• **Records provided**:
━━━━━━━━━━

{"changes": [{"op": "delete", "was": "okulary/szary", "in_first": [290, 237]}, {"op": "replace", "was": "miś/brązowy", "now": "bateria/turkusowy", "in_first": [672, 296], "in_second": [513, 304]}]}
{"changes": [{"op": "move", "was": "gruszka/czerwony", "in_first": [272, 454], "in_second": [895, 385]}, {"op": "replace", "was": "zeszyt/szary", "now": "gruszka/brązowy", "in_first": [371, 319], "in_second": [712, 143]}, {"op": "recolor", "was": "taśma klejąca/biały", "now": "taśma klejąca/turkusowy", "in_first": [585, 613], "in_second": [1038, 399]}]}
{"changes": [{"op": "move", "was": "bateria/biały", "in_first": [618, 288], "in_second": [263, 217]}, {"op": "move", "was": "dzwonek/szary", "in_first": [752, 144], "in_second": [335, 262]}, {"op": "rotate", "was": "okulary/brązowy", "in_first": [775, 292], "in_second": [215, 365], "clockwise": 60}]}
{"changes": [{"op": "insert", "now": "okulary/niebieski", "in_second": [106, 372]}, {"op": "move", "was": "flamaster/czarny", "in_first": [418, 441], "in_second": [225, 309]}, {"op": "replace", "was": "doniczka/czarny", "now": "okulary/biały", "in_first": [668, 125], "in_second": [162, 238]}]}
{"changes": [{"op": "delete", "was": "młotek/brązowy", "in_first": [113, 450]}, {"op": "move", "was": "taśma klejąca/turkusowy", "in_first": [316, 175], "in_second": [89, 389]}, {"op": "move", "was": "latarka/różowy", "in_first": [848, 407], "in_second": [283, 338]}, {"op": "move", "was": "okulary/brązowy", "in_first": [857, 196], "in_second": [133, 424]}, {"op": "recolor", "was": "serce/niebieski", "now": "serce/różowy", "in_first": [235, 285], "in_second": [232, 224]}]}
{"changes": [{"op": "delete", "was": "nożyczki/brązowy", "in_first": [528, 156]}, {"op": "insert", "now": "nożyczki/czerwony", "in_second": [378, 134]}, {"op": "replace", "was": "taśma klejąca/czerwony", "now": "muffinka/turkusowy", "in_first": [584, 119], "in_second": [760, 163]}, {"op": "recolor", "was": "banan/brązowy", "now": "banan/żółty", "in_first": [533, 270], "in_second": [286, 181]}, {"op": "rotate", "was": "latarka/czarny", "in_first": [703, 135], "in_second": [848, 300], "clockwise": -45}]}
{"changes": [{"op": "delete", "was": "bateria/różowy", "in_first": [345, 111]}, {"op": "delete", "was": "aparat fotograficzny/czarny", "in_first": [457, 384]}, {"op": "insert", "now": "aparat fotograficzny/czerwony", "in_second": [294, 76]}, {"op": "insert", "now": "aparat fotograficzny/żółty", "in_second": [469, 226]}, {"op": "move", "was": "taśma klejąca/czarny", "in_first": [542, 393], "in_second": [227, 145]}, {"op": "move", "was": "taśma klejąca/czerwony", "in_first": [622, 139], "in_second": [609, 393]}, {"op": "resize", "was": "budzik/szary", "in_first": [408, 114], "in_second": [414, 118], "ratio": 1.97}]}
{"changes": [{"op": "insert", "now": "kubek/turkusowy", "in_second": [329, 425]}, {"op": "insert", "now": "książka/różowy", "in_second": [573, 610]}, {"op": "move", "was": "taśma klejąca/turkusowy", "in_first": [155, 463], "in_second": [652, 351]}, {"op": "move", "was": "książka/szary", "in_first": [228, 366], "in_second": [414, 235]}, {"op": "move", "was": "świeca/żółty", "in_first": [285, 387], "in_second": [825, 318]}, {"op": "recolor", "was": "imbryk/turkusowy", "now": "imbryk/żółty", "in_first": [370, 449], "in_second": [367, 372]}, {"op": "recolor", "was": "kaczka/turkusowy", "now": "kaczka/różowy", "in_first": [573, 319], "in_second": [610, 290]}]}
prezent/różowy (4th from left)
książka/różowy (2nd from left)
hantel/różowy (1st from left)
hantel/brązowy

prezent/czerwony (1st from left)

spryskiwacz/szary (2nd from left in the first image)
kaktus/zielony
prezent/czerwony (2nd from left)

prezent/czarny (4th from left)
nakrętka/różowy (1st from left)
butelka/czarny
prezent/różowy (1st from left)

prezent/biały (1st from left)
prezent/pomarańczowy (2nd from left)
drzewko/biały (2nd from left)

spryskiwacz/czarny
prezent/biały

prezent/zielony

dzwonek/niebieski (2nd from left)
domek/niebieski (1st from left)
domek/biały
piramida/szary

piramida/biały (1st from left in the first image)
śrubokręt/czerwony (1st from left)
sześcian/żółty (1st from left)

━━━━━━━━━━

Where a line of the entries contains "rotate", report that line.

• **Written solution**:
{"changes": [{"op": "move", "was": "bateria/biały", "in_first": [618, 288], "in_second": [263, 217]}, {"op": "move", "was": "dzwonek/szary", "in_first": [752, 144], "in_second": [335, 262]}, {"op": "rotate", "was": "okulary/brązowy", "in_first": [775, 292], "in_second": [215, 365], "clockwise": 60}]}
{"changes": [{"op": "delete", "was": "nożyczki/brązowy", "in_first": [528, 156]}, {"op": "insert", "now": "nożyczki/czerwony", "in_second": [378, 134]}, {"op": "replace", "was": "taśma klejąca/czerwony", "now": "muffinka/turkusowy", "in_first": [584, 119], "in_second": [760, 163]}, {"op": "recolor", "was": "banan/brązowy", "now": "banan/żółty", "in_first": [533, 270], "in_second": [286, 181]}, {"op": "rotate", "was": "latarka/czarny", "in_first": [703, 135], "in_second": [848, 300], "clockwise": -45}]}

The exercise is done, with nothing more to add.